• [Try it] Output the records precisely as they stand. Pictures are to be skipped.

(Extracted records)
== Segment start ==
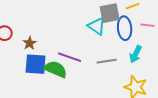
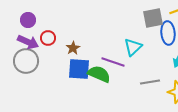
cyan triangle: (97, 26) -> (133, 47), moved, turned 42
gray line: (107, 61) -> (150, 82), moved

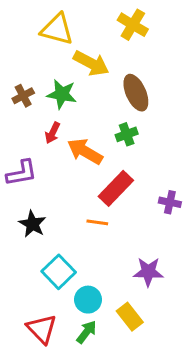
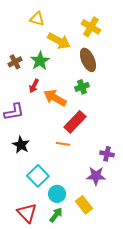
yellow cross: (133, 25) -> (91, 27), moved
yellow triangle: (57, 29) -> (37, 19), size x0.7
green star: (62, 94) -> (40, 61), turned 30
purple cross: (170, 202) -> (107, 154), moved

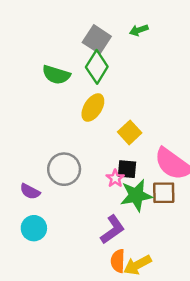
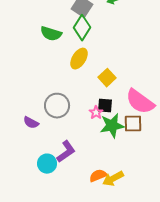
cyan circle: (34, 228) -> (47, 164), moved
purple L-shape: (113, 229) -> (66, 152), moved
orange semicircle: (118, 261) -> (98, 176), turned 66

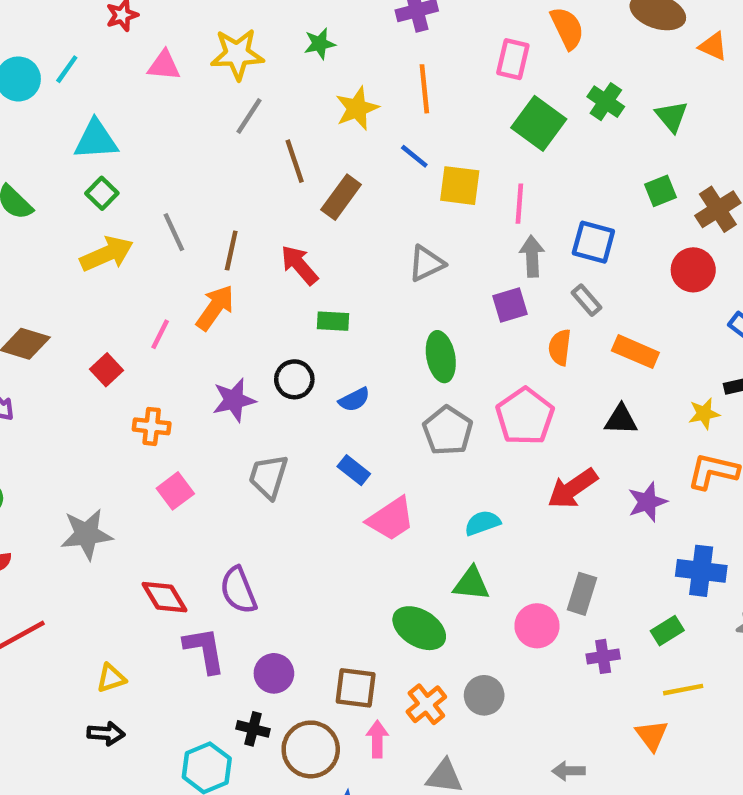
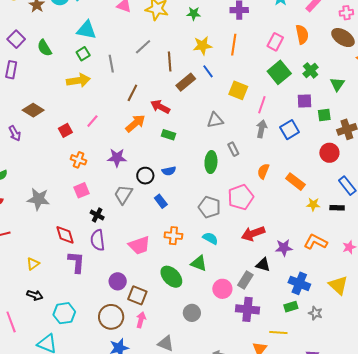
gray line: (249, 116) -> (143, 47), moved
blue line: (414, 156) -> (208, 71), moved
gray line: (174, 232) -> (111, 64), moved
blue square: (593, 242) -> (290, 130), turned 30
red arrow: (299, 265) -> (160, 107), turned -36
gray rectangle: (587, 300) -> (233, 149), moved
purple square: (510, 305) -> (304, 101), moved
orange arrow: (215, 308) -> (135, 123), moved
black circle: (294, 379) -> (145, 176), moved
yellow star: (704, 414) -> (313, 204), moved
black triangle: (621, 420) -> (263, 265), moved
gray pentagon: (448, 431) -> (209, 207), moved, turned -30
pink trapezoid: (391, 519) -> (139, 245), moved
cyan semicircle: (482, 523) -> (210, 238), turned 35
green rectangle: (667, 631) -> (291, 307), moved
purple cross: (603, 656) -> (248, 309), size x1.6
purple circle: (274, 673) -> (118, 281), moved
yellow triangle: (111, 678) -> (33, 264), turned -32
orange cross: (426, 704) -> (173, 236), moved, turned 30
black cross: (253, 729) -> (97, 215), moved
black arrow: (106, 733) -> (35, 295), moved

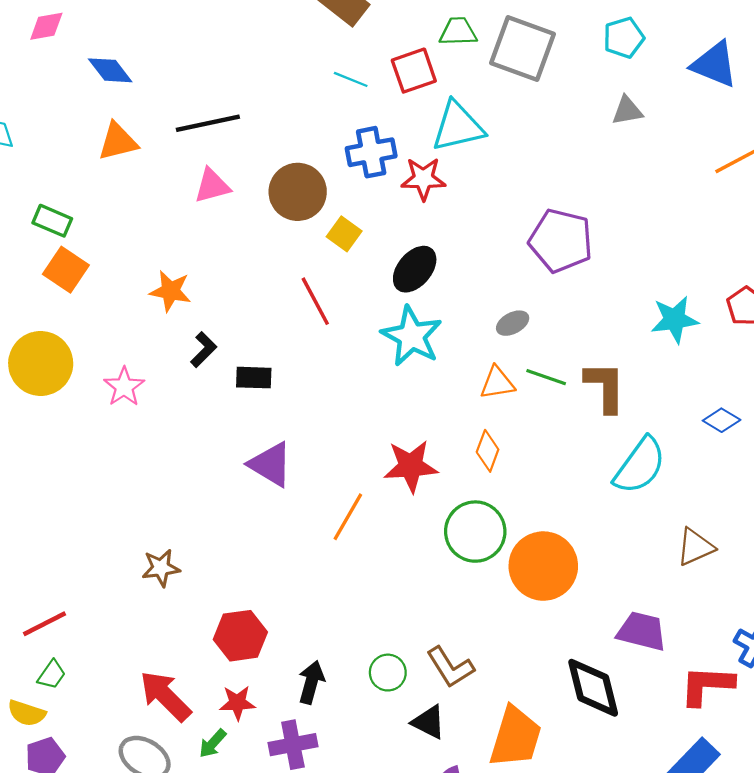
== Segment end ==
• [Solution for this exercise]
cyan triangle: (97, 26) -> (133, 47), moved, turned 42
gray line: (107, 61) -> (150, 82), moved

yellow cross: (133, 25) -> (91, 27), moved
yellow triangle: (57, 29) -> (37, 19), size x0.7
green star: (62, 94) -> (40, 61), turned 30
purple cross: (170, 202) -> (107, 154), moved

cyan circle: (34, 228) -> (47, 164), moved
purple L-shape: (113, 229) -> (66, 152), moved
orange semicircle: (118, 261) -> (98, 176), turned 66

gray line: (249, 116) -> (143, 47), moved
blue line: (414, 156) -> (208, 71), moved
gray line: (174, 232) -> (111, 64), moved
blue square: (593, 242) -> (290, 130), turned 30
red arrow: (299, 265) -> (160, 107), turned -36
gray rectangle: (587, 300) -> (233, 149), moved
purple square: (510, 305) -> (304, 101), moved
orange arrow: (215, 308) -> (135, 123), moved
black circle: (294, 379) -> (145, 176), moved
yellow star: (704, 414) -> (313, 204), moved
black triangle: (621, 420) -> (263, 265), moved
gray pentagon: (448, 431) -> (209, 207), moved, turned -30
pink trapezoid: (391, 519) -> (139, 245), moved
cyan semicircle: (482, 523) -> (210, 238), turned 35
green rectangle: (667, 631) -> (291, 307), moved
purple cross: (603, 656) -> (248, 309), size x1.6
purple circle: (274, 673) -> (118, 281), moved
yellow triangle: (111, 678) -> (33, 264), turned -32
orange cross: (426, 704) -> (173, 236), moved, turned 30
black cross: (253, 729) -> (97, 215), moved
black arrow: (106, 733) -> (35, 295), moved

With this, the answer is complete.